[Source information]
----------
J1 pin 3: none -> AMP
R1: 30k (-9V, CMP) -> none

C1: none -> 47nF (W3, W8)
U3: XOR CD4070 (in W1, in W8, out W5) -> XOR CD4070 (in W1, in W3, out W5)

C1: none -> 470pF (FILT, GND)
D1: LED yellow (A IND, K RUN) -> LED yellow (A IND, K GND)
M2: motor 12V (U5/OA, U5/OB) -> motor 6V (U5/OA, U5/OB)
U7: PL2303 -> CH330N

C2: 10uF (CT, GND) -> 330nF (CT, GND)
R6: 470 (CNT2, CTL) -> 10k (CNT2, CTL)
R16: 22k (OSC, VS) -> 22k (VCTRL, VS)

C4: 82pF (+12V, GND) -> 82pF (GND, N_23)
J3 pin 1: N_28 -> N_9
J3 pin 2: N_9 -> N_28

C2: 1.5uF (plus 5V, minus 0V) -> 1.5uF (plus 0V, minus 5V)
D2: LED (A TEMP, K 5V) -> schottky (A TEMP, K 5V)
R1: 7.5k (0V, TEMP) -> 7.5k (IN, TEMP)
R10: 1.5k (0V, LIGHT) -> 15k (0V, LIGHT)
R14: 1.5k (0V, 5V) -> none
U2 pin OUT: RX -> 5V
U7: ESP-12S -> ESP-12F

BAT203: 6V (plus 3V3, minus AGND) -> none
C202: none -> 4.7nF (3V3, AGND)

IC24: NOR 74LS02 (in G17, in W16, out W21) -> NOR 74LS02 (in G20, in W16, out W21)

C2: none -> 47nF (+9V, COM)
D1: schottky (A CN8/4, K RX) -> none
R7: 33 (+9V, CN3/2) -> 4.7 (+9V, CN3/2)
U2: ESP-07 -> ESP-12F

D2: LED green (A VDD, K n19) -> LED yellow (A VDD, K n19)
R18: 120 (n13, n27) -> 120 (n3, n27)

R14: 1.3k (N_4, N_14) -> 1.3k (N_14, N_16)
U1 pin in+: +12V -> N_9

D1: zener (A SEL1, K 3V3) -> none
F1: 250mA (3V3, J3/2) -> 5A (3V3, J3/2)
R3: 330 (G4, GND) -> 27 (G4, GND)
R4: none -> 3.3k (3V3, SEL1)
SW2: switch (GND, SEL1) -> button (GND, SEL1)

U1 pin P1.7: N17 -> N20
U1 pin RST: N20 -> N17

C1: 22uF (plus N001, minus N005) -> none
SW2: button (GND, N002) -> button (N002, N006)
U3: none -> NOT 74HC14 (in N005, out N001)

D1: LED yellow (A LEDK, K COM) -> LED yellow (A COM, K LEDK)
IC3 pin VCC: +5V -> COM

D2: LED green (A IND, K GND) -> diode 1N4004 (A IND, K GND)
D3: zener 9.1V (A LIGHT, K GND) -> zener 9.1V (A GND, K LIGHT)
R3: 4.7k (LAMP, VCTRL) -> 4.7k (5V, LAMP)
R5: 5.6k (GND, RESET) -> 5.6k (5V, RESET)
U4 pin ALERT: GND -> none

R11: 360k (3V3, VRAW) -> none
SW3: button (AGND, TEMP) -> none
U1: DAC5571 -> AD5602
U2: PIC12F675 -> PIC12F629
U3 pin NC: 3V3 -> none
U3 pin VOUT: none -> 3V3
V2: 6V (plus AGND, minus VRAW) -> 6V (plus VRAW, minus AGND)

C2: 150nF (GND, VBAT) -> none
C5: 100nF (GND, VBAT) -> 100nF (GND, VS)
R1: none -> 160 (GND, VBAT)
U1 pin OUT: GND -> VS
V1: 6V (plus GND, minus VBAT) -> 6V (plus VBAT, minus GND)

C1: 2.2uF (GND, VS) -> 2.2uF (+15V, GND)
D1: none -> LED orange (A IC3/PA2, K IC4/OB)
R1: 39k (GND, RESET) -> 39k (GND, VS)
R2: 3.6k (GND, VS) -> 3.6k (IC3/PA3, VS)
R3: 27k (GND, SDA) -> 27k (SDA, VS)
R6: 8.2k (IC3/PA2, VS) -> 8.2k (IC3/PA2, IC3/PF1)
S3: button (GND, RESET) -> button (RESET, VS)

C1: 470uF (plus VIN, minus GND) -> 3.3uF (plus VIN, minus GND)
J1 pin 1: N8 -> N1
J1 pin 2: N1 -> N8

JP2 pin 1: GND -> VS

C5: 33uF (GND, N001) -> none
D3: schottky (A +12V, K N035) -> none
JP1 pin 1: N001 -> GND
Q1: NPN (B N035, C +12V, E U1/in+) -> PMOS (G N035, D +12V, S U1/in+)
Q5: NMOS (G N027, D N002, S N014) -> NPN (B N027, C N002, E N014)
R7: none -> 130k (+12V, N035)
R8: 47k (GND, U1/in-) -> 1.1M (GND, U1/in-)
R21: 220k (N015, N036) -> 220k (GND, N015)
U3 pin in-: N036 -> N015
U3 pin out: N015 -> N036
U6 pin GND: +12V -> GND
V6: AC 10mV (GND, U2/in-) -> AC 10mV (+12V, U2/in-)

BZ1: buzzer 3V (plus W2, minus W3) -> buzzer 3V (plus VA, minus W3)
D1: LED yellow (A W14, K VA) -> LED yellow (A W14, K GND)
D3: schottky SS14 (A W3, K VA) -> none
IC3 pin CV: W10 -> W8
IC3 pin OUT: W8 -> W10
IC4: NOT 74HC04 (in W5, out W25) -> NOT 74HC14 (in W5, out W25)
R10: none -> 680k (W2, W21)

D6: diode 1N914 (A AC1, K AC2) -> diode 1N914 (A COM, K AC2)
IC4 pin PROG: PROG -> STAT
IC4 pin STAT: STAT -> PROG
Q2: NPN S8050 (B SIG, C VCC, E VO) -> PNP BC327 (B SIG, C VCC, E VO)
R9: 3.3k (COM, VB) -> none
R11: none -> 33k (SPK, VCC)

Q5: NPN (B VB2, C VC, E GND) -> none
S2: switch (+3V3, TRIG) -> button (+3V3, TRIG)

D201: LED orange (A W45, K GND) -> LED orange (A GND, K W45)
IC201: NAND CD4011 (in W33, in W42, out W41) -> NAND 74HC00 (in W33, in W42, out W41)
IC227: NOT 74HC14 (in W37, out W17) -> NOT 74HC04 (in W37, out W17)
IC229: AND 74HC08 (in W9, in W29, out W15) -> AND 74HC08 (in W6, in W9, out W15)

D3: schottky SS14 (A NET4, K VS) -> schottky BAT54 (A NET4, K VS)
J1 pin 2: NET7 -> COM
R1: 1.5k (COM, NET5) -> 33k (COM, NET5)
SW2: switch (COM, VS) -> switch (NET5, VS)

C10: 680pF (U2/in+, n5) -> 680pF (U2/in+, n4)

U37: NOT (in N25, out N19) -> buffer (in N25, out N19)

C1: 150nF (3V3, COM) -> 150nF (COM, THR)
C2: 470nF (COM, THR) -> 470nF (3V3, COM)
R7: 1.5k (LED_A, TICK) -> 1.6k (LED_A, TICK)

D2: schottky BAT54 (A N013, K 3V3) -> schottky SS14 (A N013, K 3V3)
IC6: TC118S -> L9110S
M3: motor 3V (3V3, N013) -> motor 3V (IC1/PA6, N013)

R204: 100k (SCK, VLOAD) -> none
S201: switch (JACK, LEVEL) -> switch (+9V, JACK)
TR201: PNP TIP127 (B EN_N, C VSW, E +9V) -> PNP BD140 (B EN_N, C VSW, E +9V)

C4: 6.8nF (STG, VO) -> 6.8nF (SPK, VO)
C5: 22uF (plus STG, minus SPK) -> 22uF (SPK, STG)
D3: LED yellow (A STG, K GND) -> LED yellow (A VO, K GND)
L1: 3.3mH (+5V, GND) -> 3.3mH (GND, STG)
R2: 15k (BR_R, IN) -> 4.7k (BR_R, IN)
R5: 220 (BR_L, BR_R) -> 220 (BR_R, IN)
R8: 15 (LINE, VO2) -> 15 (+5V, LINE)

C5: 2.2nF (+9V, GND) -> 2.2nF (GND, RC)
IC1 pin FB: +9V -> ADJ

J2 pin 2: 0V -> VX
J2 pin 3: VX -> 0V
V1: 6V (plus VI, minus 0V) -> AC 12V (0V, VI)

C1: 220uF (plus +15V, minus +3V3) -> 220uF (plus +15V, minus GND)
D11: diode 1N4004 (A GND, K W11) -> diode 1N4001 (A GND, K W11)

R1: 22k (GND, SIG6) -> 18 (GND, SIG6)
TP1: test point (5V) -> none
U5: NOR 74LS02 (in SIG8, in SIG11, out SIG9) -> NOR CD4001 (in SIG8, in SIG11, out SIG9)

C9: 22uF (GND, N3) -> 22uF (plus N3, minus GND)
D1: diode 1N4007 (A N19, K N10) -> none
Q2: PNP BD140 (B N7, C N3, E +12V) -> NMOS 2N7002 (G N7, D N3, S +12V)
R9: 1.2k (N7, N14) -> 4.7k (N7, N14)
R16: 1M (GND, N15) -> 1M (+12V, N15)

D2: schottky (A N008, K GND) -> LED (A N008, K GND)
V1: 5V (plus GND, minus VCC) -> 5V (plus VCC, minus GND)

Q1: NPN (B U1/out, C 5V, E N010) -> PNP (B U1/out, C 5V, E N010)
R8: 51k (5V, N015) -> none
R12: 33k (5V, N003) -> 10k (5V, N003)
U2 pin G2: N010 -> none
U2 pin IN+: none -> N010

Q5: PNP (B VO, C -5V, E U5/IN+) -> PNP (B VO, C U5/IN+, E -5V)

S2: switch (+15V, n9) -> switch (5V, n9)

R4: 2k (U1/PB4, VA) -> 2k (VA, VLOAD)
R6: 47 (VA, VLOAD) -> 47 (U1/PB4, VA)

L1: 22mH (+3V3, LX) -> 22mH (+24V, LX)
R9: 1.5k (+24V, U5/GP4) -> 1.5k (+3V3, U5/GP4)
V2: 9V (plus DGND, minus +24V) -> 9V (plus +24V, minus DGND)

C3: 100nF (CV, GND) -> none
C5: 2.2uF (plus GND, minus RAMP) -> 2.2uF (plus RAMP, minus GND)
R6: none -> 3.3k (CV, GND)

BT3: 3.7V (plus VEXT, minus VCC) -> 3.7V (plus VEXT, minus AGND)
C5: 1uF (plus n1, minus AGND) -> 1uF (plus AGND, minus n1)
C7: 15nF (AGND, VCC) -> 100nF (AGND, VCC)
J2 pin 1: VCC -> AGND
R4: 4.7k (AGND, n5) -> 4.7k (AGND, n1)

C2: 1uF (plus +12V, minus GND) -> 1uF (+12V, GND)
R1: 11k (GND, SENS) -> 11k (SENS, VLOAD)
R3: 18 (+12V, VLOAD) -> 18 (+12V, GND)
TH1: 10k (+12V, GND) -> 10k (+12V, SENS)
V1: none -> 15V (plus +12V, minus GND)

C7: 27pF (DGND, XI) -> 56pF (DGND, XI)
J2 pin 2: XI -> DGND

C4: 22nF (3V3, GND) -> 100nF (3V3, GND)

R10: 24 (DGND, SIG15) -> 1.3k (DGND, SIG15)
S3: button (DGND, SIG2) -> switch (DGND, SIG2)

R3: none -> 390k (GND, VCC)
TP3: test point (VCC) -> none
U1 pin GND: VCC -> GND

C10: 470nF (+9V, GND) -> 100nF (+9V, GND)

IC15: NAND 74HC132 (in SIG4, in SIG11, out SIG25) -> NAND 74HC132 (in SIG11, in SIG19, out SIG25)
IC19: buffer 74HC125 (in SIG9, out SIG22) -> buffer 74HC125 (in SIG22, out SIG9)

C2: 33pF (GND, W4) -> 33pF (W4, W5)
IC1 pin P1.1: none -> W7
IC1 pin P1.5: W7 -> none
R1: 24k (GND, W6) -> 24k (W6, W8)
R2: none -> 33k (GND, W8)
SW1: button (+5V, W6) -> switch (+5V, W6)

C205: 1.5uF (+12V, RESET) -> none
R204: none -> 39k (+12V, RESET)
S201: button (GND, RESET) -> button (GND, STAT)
----------
[Exercise] Reproduce only the lines above, starting at the line with "D201: LED orange" and ending at the line with "IC229: AND 74HC08", exactly as written.

[Exercise solution]
D201: LED orange (A W45, K GND) -> LED orange (A GND, K W45)
IC201: NAND CD4011 (in W33, in W42, out W41) -> NAND 74HC00 (in W33, in W42, out W41)
IC227: NOT 74HC14 (in W37, out W17) -> NOT 74HC04 (in W37, out W17)
IC229: AND 74HC08 (in W9, in W29, out W15) -> AND 74HC08 (in W6, in W9, out W15)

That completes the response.